### JOB ITEM
Starting with the line that holds "turquoise cupcake [369,253,408,300] -> none", copy out each remaining line of the listing below, up to and including the last one, and include nothing else.

"""

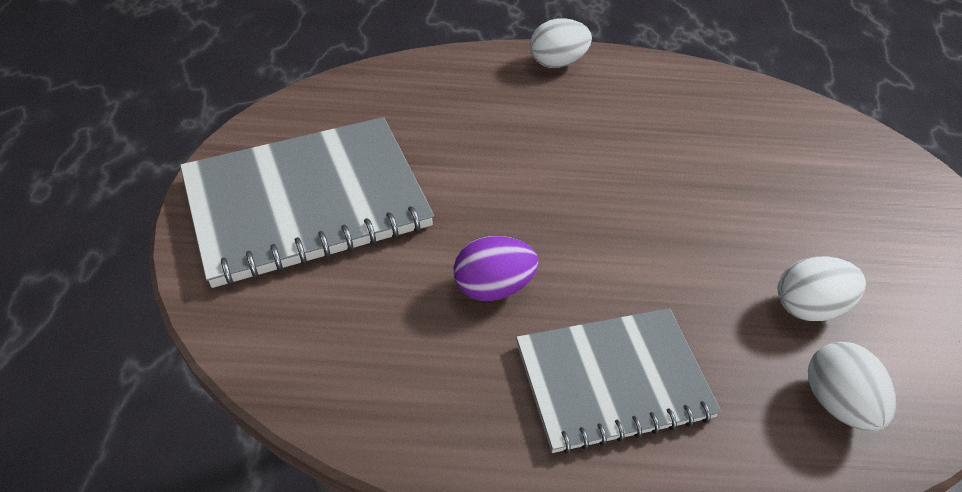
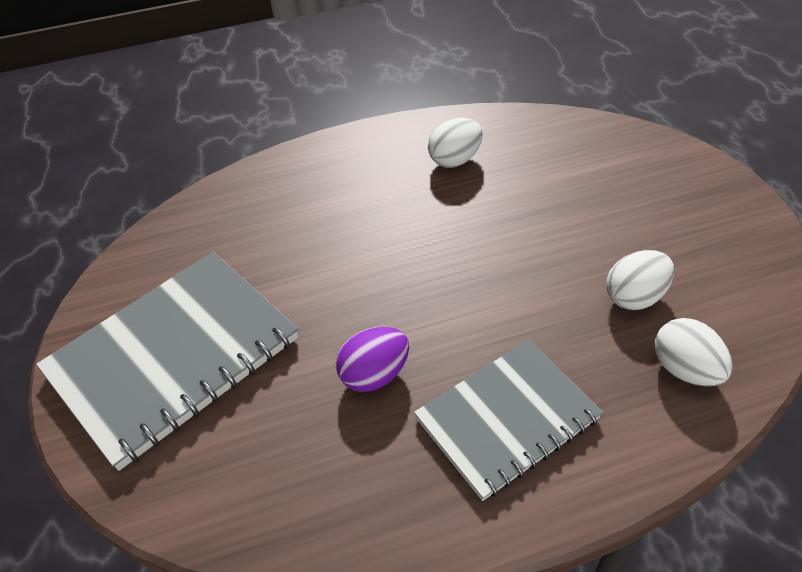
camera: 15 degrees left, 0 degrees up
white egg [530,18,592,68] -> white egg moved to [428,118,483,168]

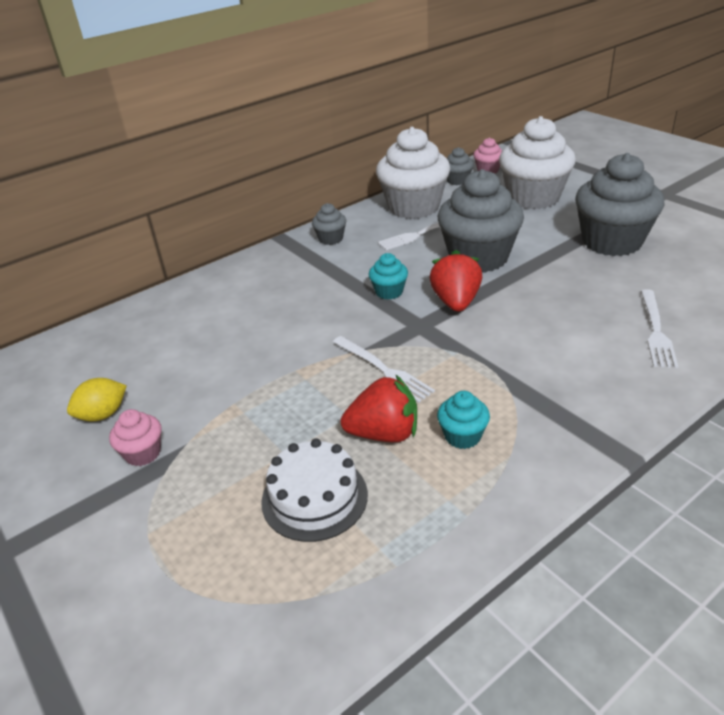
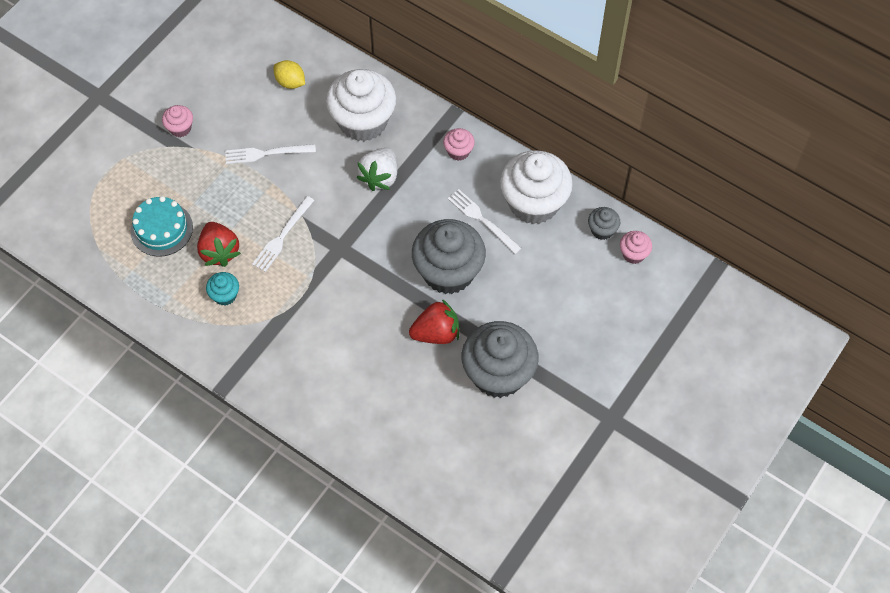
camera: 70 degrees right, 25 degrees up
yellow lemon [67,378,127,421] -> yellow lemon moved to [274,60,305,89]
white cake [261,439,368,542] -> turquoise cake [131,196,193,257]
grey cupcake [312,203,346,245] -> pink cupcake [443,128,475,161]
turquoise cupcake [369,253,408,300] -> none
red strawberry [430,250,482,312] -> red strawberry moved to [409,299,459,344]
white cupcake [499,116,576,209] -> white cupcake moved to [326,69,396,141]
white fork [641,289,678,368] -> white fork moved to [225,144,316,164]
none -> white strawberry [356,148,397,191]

"""

### EXERCISE OUTPUT
turquoise cupcake [369,253,408,300] -> none
red strawberry [430,250,482,312] -> red strawberry moved to [409,299,459,344]
white cupcake [499,116,576,209] -> white cupcake moved to [326,69,396,141]
white fork [641,289,678,368] -> white fork moved to [225,144,316,164]
none -> white strawberry [356,148,397,191]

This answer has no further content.